- [WHAT YOU HAVE TO DO]: Filter the lines below, copying only those with the string "none".

-------- DATA TO USE

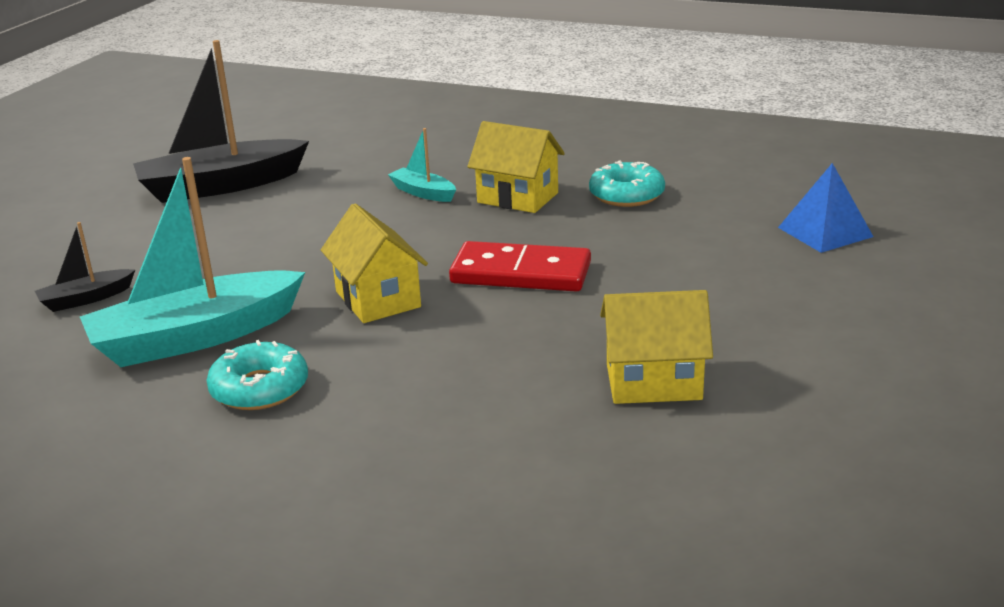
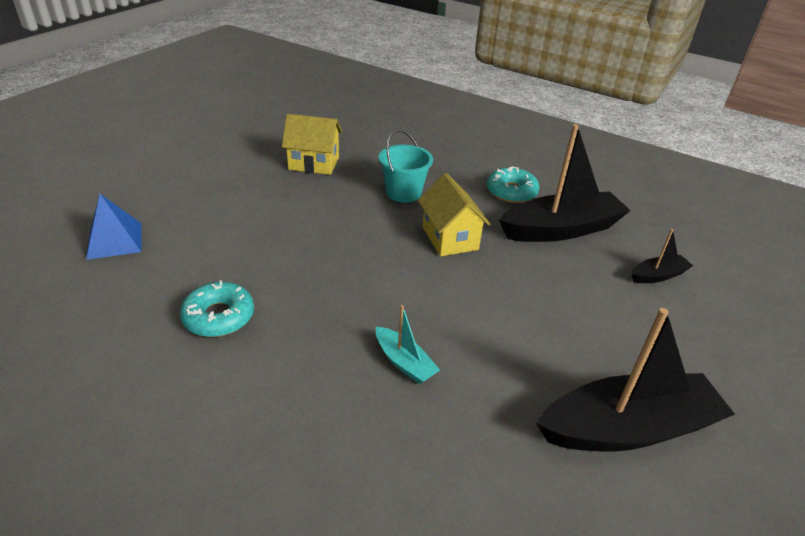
camera: 175 degrees left, 10 degrees up
(195, 337) = (561, 229): turquoise boat -> black boat
(461, 354) = (403, 193): none -> turquoise bucket
(517, 198) = (317, 334): yellow house -> none
(521, 273) = (350, 243): red domino -> none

----------------

- [SOLUTION FOR THIS EXERCISE]:
(461, 354) = (403, 193): none -> turquoise bucket
(517, 198) = (317, 334): yellow house -> none
(521, 273) = (350, 243): red domino -> none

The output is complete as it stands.